*TASK TO CARRY OUT*
For this exercise, write out the full listing that follows exactly and skip its pictures.

*DATASET EXTRACT*
======

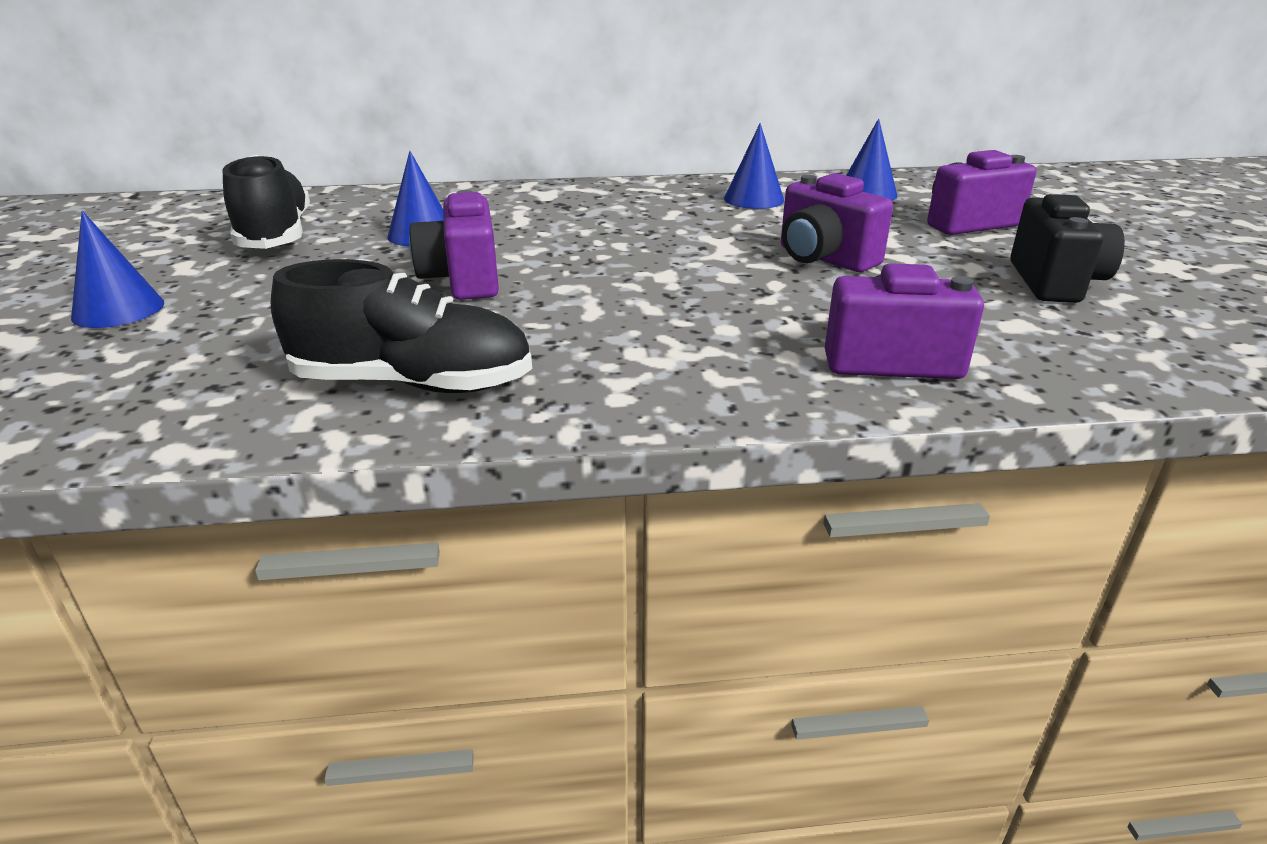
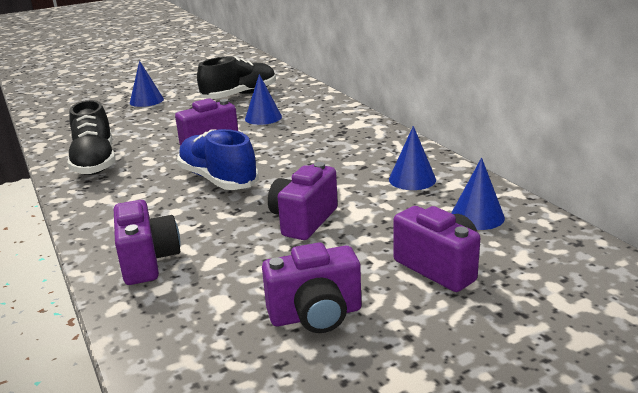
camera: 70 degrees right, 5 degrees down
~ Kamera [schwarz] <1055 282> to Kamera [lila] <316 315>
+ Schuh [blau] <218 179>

======

*YOUR SOLUTION*
camera: 70 degrees right, 5 degrees down
~ Kamera [schwarz] <1055 282> to Kamera [lila] <316 315>
+ Schuh [blau] <218 179>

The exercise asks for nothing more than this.